→ WORK INSTRUCTION
Every line below that includes the word "white" needs to be copied.

(RECORDS TO PROCESS begins)

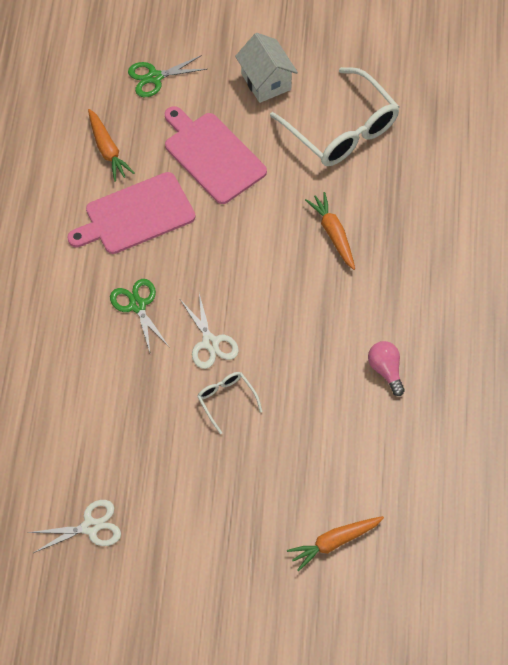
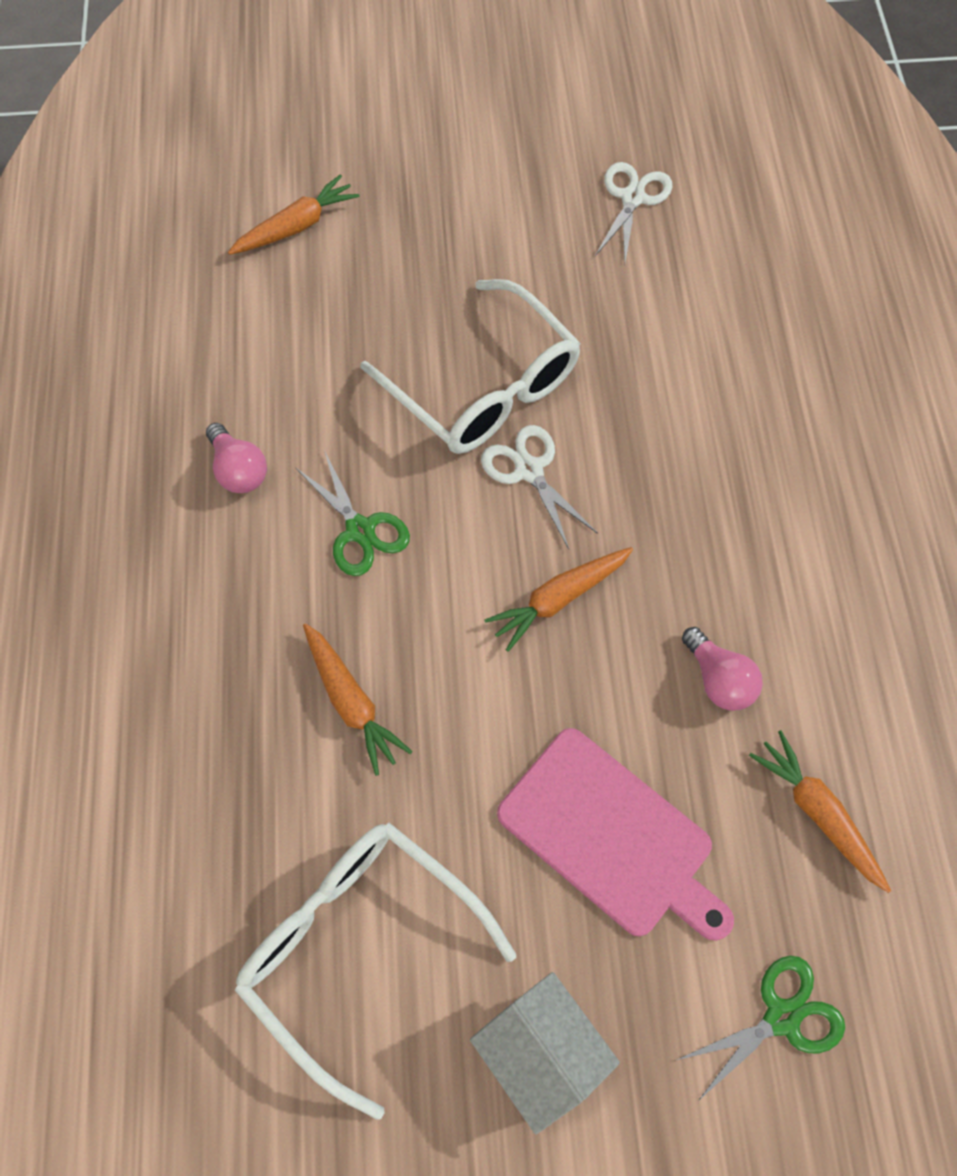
camera: 170 degrees right, 5 degrees up
white scissors [28,500,121,553] -> white scissors turned 135 degrees clockwise [595,162,672,262]
pink cutting board [67,172,195,254] -> pink light bulb [682,627,763,711]
green scissors [110,279,170,352] -> green scissors moved to [295,450,410,576]
white glasses [197,372,263,434] -> white glasses [360,279,581,454], size x2.13
none -> orange carrot [485,547,633,652]

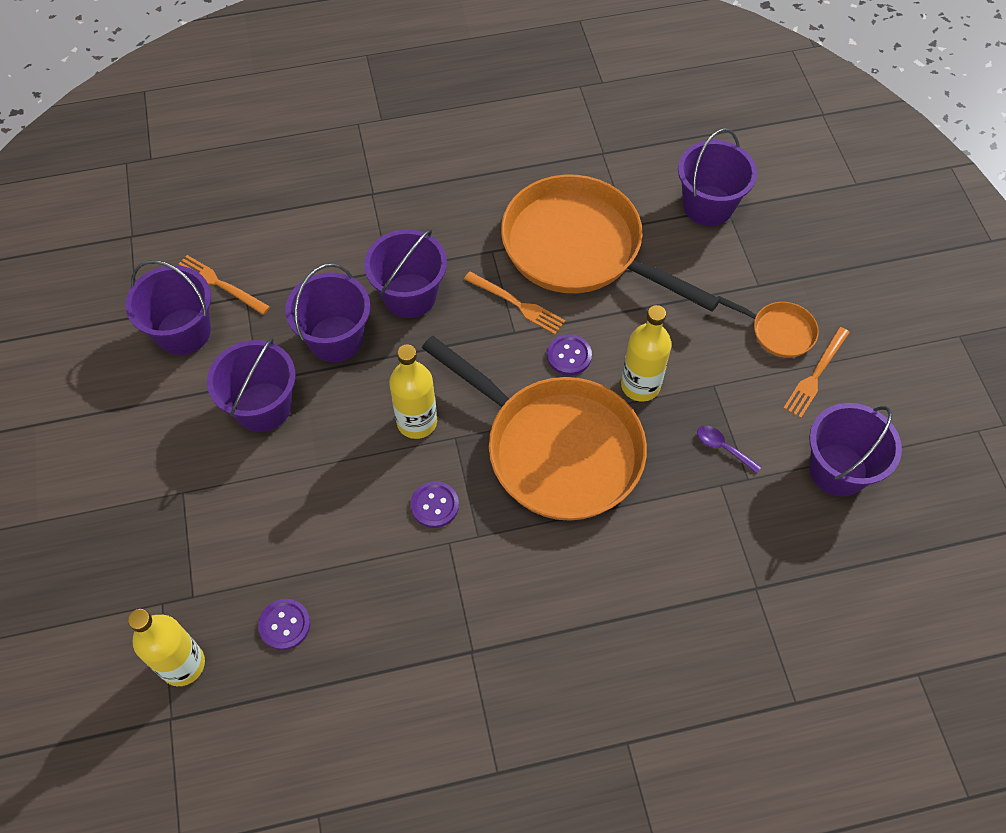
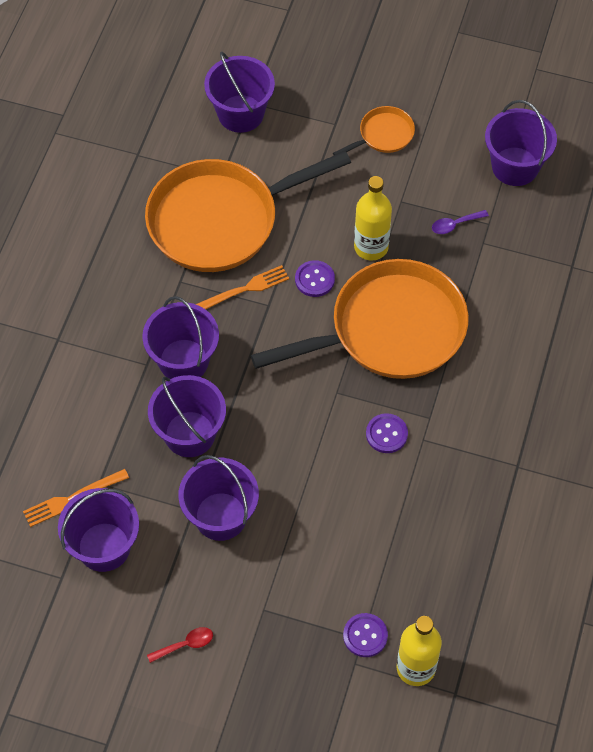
camera: 60 degrees left, 0 degrees up
purple button [258,599,310,650] -> purple button moved to [343,613,388,657]
yellow bottle [389,344,437,439] -> none
orange fork [783,327,850,418] -> none
none -> red spoon [147,627,213,663]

(RECORDS TO PROCESS ends)

→ TASK OUTPUT
white scissors [28,500,121,553] -> white scissors turned 135 degrees clockwise [595,162,672,262]
white glasses [197,372,263,434] -> white glasses [360,279,581,454], size x2.13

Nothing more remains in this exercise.